What needs to be done –
For this listing, reproduce the line with "SD pin CS: GP5 -> GP19", the line with "SERVO3 pin PWM: GP4 -> GP6", and the lines between, exactly as they stand. Leave out pictures and all other lines.

-------- Data for review --------

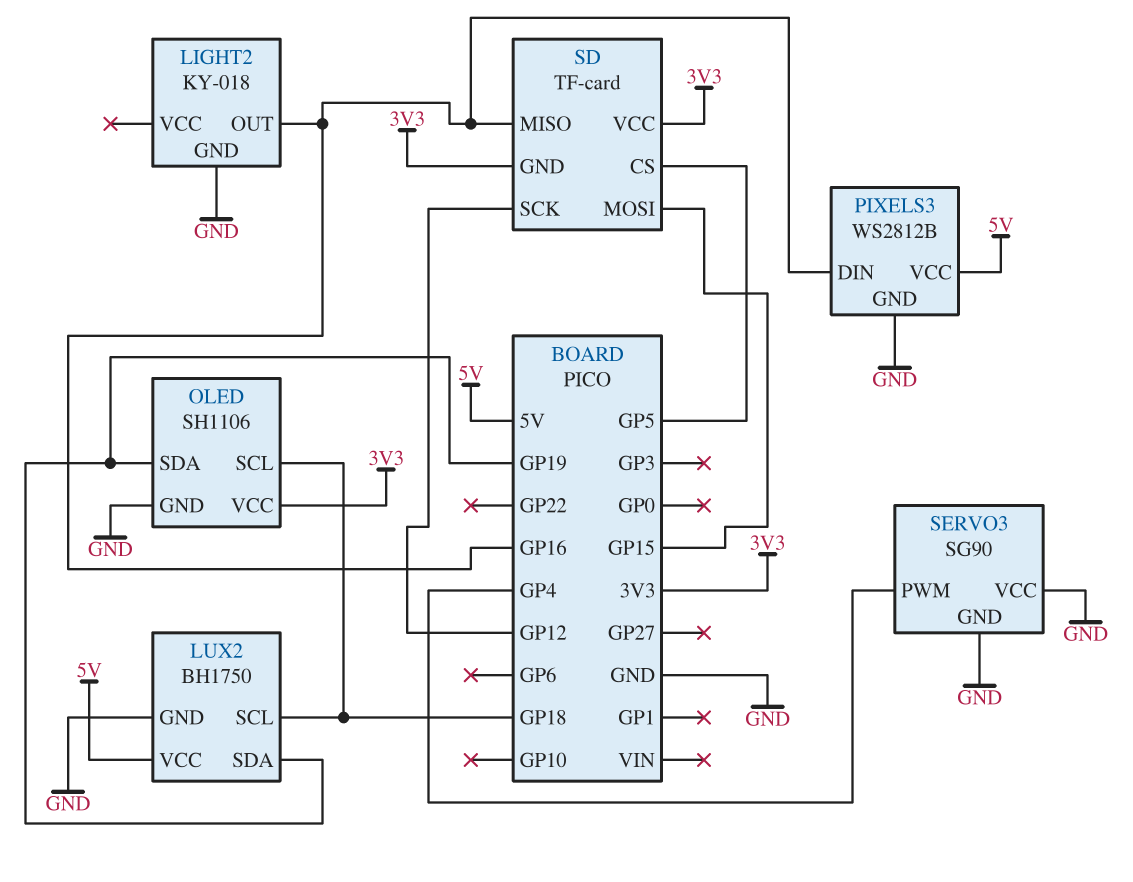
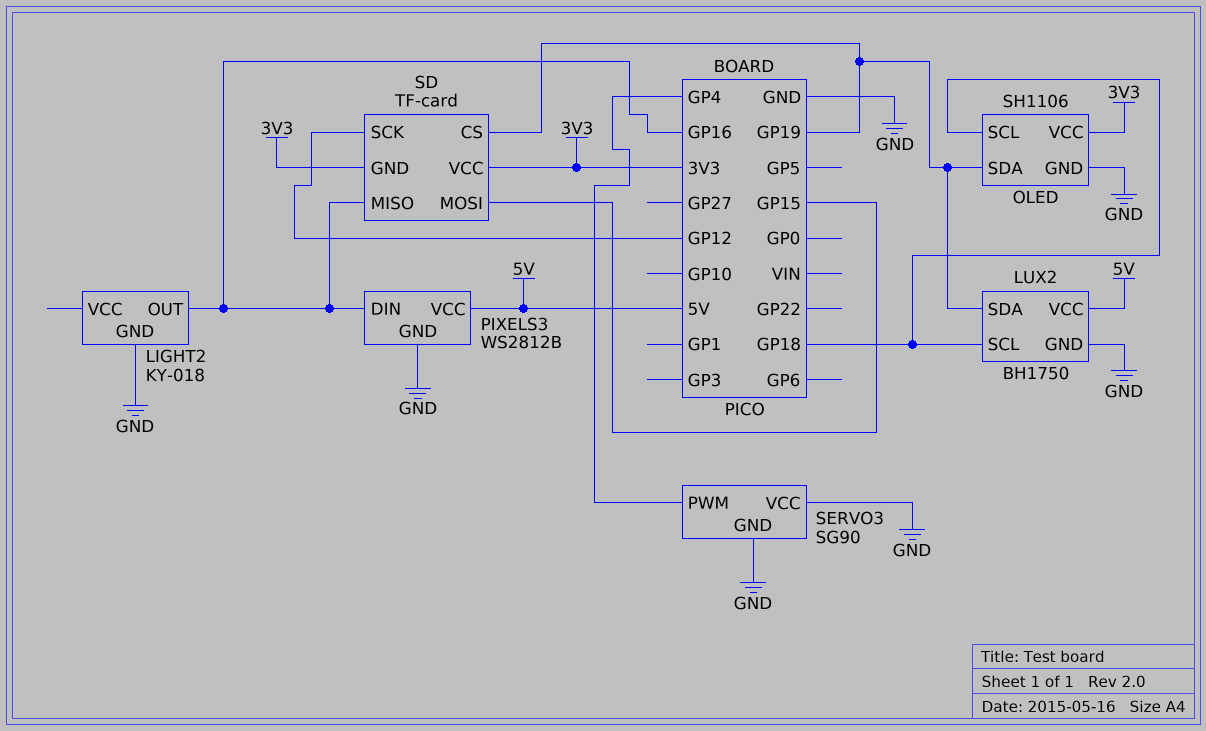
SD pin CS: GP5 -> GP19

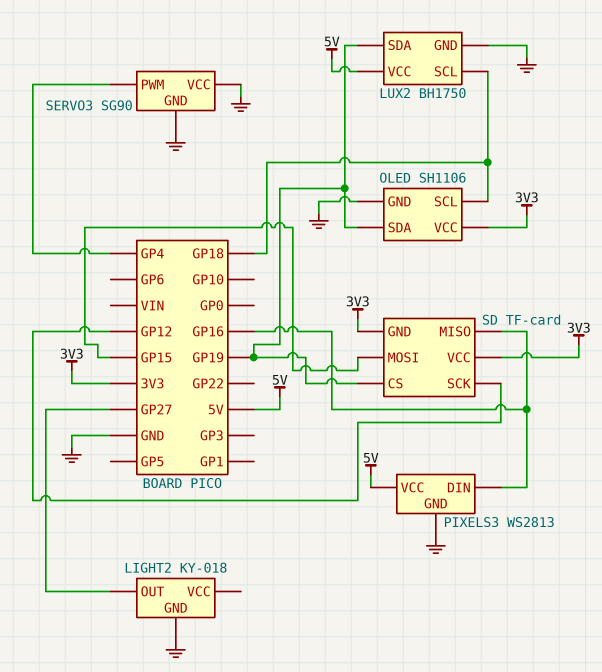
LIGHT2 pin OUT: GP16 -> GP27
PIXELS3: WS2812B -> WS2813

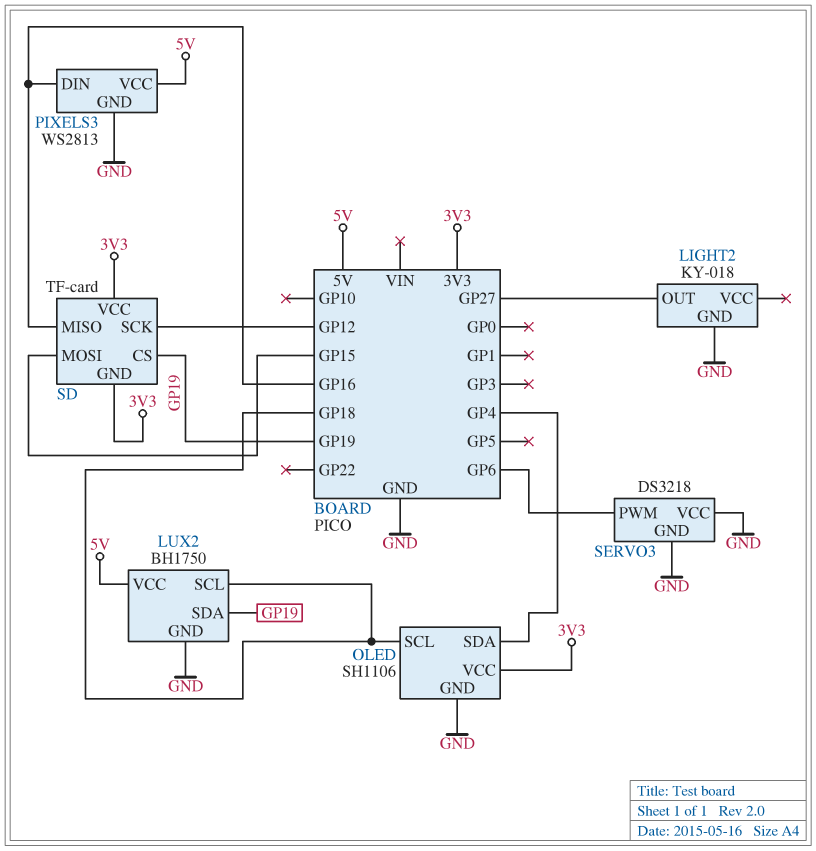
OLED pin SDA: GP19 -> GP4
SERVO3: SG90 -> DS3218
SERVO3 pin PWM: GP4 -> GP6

--------
-------- Data for review --------

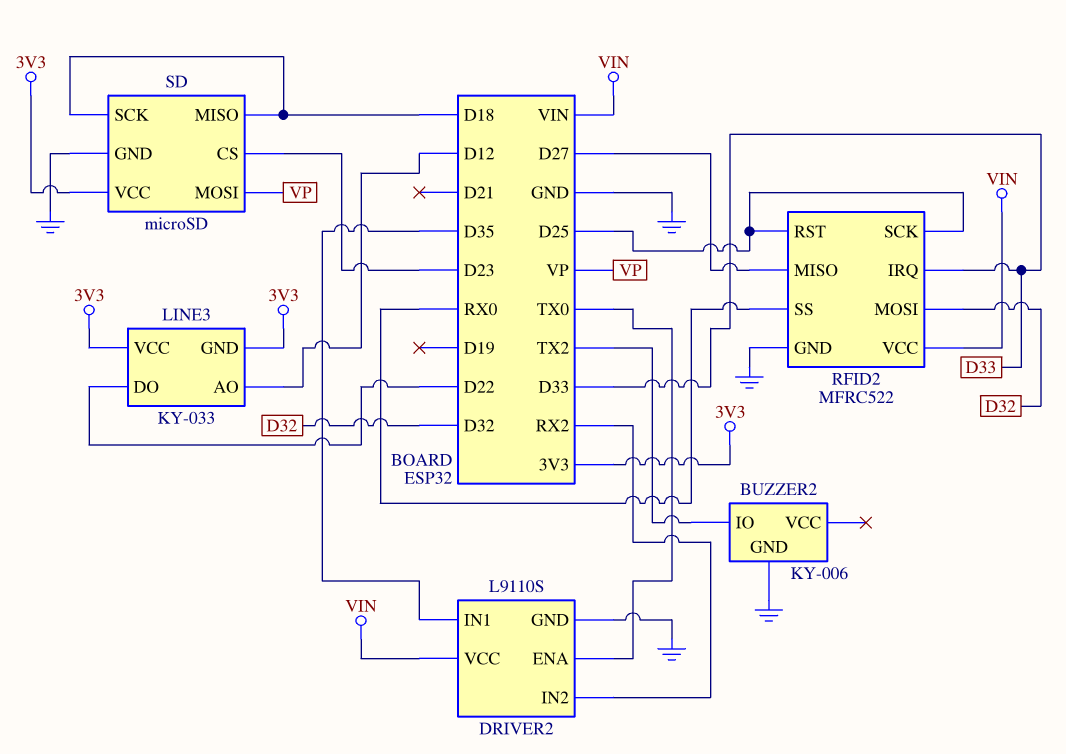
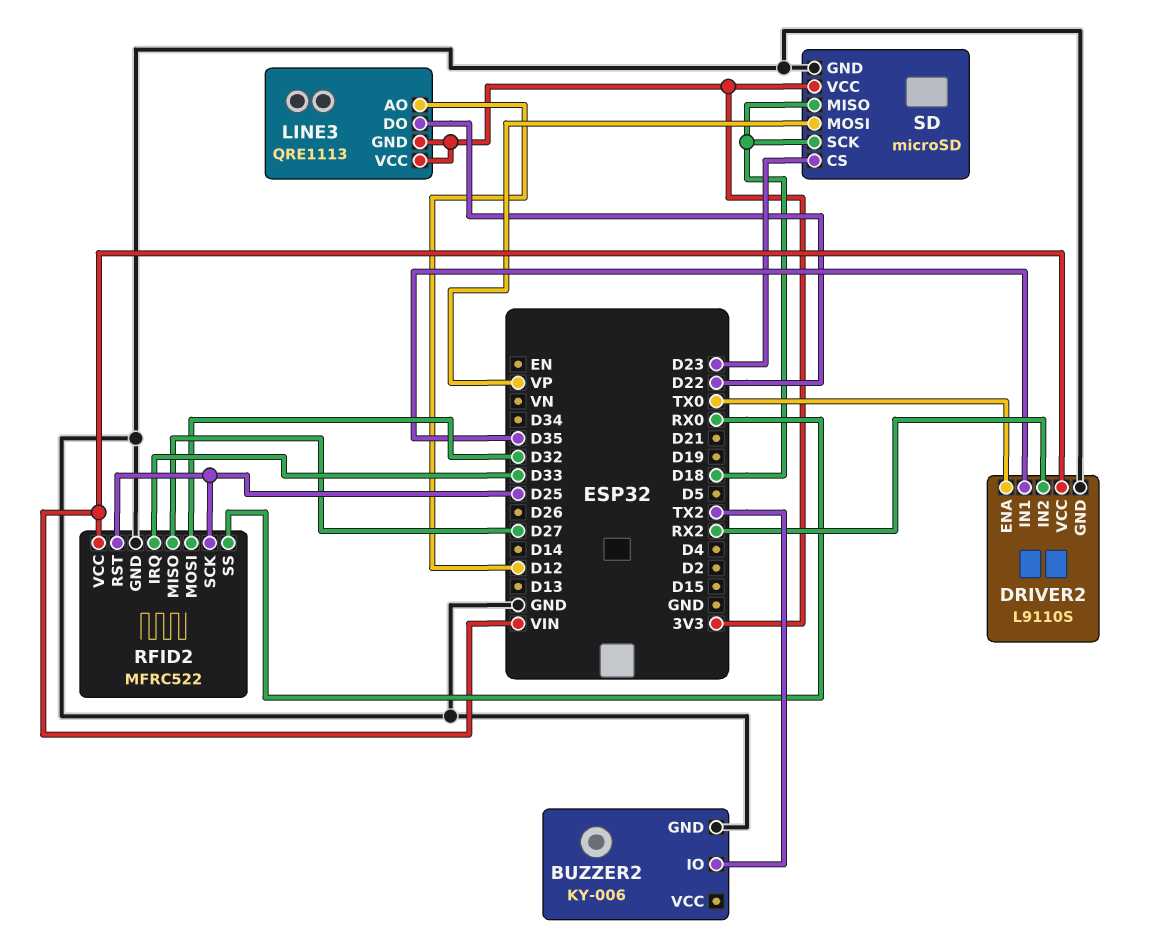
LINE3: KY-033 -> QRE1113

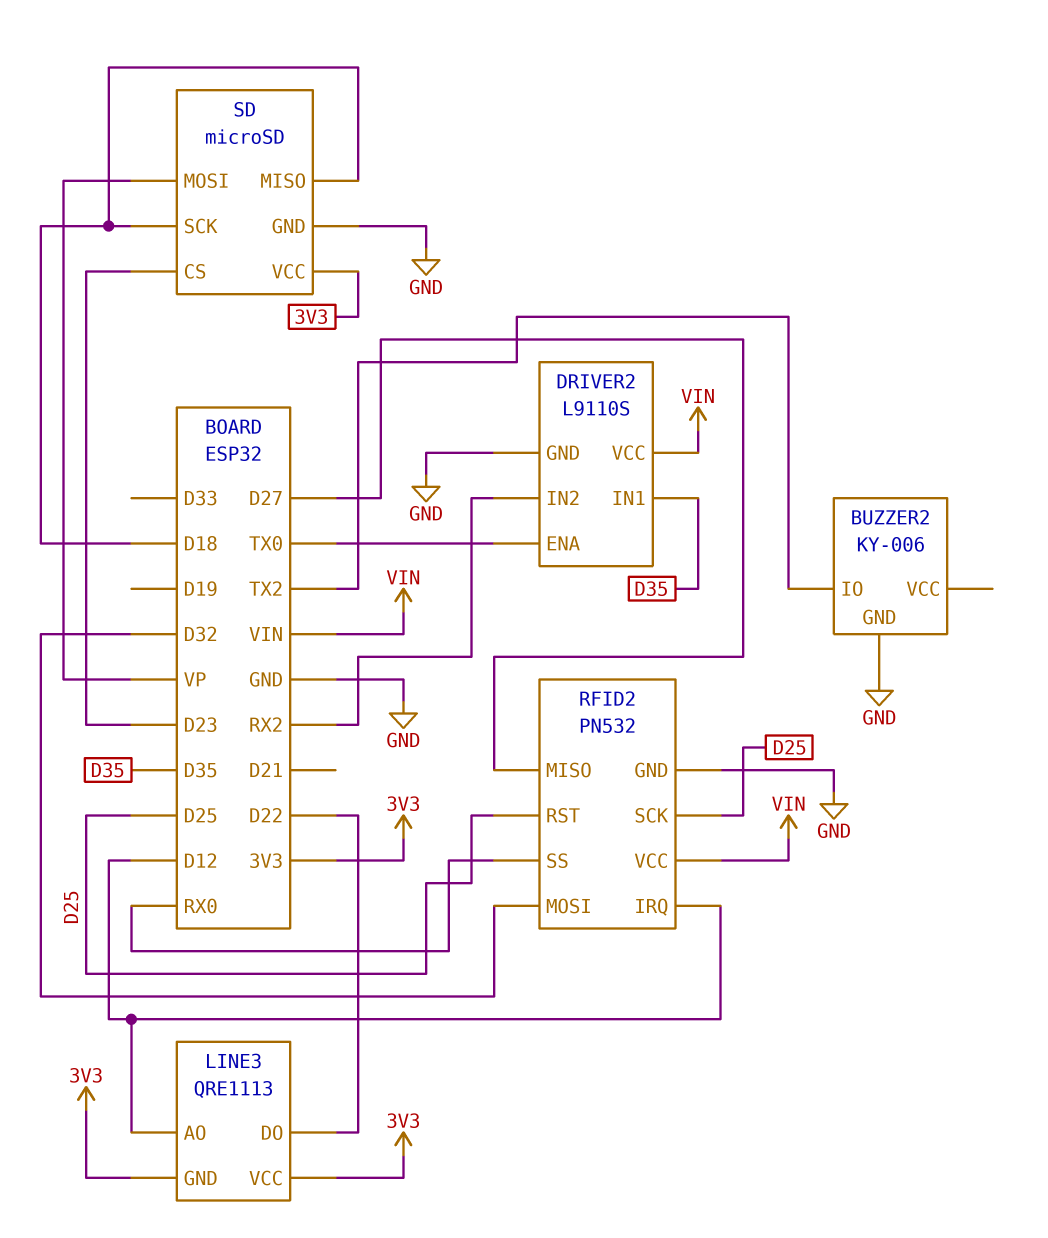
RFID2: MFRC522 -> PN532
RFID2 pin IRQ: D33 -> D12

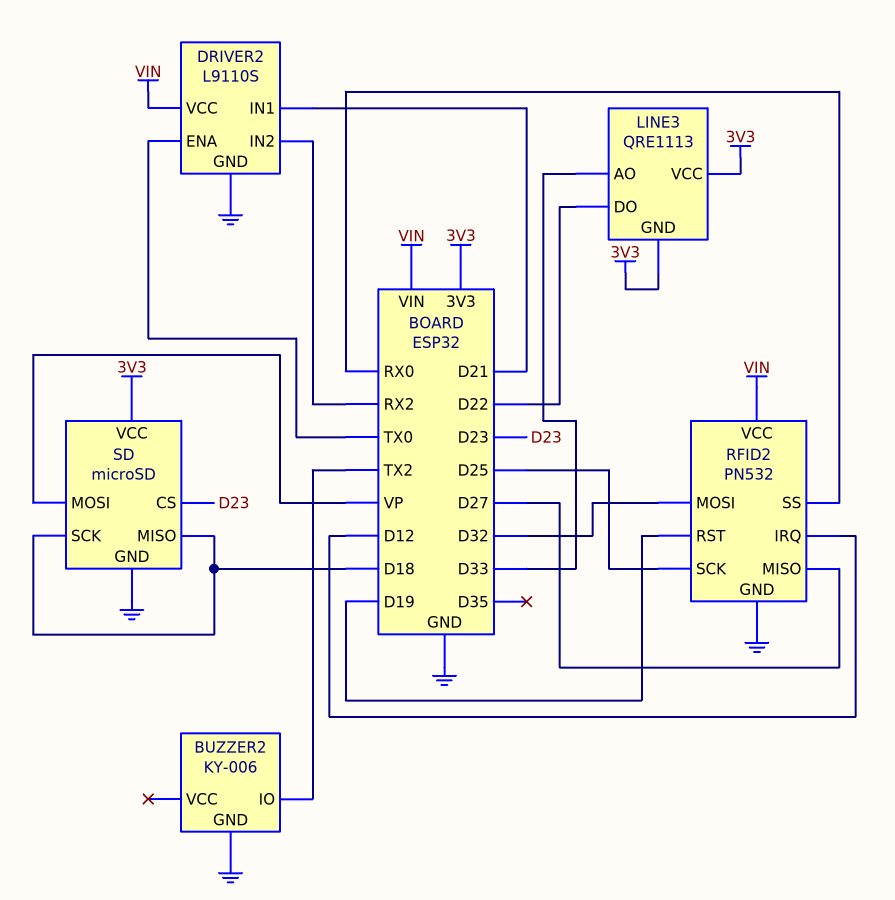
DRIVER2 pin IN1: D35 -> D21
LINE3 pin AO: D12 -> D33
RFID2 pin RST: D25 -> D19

--------
-------- Data for review --------

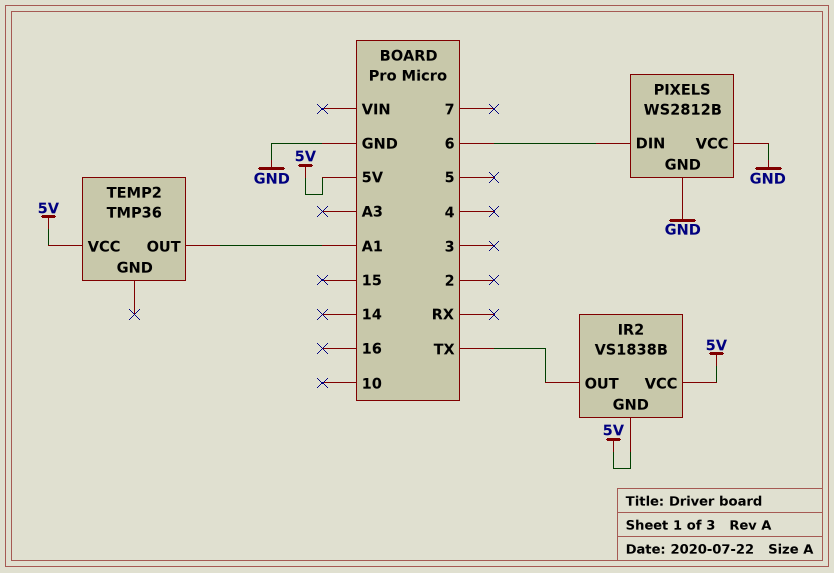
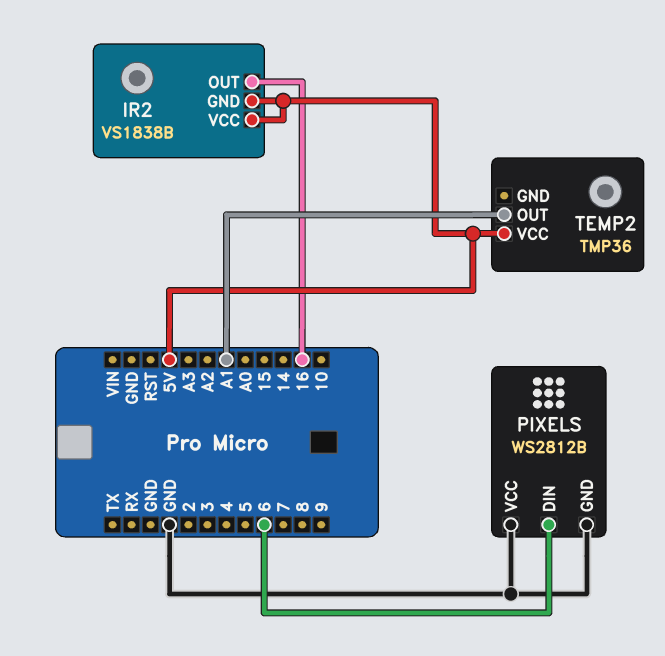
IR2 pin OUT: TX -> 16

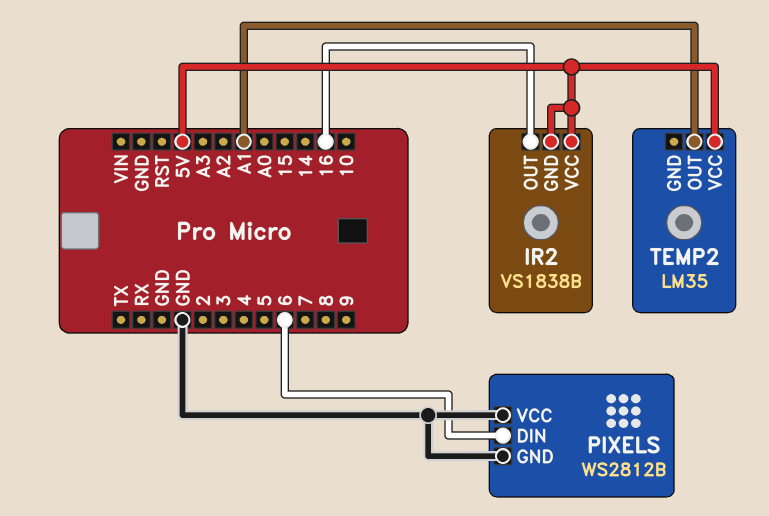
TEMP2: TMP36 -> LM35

--------

Written solution –
SD pin CS: GP5 -> GP19

LIGHT2 pin OUT: GP16 -> GP27
PIXELS3: WS2812B -> WS2813

OLED pin SDA: GP19 -> GP4
SERVO3: SG90 -> DS3218
SERVO3 pin PWM: GP4 -> GP6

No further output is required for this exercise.